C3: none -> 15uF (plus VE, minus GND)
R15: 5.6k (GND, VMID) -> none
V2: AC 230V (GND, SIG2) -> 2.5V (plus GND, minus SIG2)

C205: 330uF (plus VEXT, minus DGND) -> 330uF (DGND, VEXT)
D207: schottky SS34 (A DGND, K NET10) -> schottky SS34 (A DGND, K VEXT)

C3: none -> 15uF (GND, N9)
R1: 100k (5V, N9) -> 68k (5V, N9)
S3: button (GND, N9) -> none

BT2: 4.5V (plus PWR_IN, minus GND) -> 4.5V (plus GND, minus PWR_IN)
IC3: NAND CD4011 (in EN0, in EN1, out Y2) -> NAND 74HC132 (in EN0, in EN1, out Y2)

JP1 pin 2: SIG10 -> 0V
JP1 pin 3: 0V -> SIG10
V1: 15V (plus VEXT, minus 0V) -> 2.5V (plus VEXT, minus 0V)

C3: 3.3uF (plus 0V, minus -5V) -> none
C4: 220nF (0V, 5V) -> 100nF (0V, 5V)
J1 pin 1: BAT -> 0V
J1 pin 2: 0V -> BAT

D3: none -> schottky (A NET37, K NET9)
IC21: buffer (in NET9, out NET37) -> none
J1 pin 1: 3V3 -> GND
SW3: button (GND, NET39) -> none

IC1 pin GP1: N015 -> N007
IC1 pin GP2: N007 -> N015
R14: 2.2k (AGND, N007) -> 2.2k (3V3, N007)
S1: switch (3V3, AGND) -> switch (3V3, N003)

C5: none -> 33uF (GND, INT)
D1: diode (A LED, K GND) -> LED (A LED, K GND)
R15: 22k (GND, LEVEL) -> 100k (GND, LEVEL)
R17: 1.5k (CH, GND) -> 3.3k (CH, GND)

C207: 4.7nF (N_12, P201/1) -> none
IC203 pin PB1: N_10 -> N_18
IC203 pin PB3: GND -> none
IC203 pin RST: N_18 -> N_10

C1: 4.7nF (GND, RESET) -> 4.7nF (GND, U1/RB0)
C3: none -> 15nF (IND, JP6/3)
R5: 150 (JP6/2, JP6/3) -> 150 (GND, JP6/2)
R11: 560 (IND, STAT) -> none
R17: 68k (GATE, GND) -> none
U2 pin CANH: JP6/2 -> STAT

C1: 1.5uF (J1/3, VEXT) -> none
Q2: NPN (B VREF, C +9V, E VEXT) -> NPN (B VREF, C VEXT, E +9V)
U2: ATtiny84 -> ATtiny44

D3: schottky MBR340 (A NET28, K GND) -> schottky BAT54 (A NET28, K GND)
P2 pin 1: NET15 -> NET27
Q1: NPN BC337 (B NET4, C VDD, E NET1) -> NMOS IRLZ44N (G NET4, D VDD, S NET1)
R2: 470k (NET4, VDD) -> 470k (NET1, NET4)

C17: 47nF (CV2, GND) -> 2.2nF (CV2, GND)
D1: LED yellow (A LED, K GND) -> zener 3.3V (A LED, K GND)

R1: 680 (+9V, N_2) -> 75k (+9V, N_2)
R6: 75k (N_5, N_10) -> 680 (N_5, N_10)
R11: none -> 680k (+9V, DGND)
::::::
All lines from the one containing "C1: 1.5uF (J1/3, VEXT) -> none" through the end of the listing above are to be restated word for word, and no others.

- [EXERCISE RESULT]:
C1: 1.5uF (J1/3, VEXT) -> none
Q2: NPN (B VREF, C +9V, E VEXT) -> NPN (B VREF, C VEXT, E +9V)
U2: ATtiny84 -> ATtiny44

D3: schottky MBR340 (A NET28, K GND) -> schottky BAT54 (A NET28, K GND)
P2 pin 1: NET15 -> NET27
Q1: NPN BC337 (B NET4, C VDD, E NET1) -> NMOS IRLZ44N (G NET4, D VDD, S NET1)
R2: 470k (NET4, VDD) -> 470k (NET1, NET4)

C17: 47nF (CV2, GND) -> 2.2nF (CV2, GND)
D1: LED yellow (A LED, K GND) -> zener 3.3V (A LED, K GND)

R1: 680 (+9V, N_2) -> 75k (+9V, N_2)
R6: 75k (N_5, N_10) -> 680 (N_5, N_10)
R11: none -> 680k (+9V, DGND)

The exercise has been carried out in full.